Recorded information:
--------------------------------------------------
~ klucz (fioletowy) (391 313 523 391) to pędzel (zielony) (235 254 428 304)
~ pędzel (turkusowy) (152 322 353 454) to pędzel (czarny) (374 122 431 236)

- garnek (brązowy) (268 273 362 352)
--------------------------------------------------
Problem description:
All lines from the one containing "122 431 236)" through the end of the material should be restated exactly, with both end lines kept.

Solution:
~ pędzel (turkusowy) (152 322 353 454) to pędzel (czarny) (374 122 431 236)

- garnek (brązowy) (268 273 362 352)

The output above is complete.